▶ _What the task requires_: Return each line of the entries below that contains the word "location", copied in full.

(Records from a dataset)

......

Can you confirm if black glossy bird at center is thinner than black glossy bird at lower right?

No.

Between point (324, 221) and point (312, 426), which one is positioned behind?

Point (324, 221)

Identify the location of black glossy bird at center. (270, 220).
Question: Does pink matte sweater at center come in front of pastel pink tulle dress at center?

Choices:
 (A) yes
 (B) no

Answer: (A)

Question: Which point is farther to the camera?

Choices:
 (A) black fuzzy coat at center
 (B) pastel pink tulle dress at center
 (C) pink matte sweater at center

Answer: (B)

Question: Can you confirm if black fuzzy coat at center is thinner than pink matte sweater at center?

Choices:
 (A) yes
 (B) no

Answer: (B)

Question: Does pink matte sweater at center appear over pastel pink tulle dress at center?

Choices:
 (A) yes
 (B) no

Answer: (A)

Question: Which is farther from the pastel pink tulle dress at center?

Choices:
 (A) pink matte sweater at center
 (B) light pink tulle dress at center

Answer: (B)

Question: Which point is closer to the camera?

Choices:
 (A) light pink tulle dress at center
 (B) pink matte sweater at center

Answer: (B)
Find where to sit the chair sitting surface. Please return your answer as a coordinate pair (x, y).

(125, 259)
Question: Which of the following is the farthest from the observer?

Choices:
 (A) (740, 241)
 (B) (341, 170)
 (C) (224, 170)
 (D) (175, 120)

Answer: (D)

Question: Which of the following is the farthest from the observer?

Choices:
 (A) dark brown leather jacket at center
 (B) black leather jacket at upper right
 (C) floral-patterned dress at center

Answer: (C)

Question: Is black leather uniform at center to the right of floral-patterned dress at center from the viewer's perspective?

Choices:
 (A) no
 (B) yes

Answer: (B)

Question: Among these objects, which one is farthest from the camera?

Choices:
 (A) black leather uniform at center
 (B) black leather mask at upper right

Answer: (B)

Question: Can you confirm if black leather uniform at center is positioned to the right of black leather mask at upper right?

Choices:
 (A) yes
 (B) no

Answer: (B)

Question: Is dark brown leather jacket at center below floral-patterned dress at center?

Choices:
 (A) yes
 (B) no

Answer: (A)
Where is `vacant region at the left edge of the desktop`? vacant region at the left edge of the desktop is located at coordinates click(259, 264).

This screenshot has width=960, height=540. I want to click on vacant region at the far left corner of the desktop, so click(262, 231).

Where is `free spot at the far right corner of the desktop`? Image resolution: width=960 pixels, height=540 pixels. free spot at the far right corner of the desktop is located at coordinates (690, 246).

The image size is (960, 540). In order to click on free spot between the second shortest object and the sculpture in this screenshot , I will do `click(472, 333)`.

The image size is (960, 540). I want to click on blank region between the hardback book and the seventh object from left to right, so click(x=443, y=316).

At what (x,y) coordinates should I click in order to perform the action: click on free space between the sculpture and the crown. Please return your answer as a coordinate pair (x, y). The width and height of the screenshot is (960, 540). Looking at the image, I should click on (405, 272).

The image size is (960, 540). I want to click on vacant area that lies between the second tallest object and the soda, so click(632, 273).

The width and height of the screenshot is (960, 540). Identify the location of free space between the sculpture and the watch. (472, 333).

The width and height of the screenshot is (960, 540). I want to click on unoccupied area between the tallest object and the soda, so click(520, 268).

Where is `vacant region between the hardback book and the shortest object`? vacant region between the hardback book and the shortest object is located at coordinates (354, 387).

......

▶ _Response to this exercise_:
Identify the location of black glossy bird at center. (270, 220).
The width and height of the screenshot is (960, 540). Identify the location of free space between the sculpture and the watch. (472, 333).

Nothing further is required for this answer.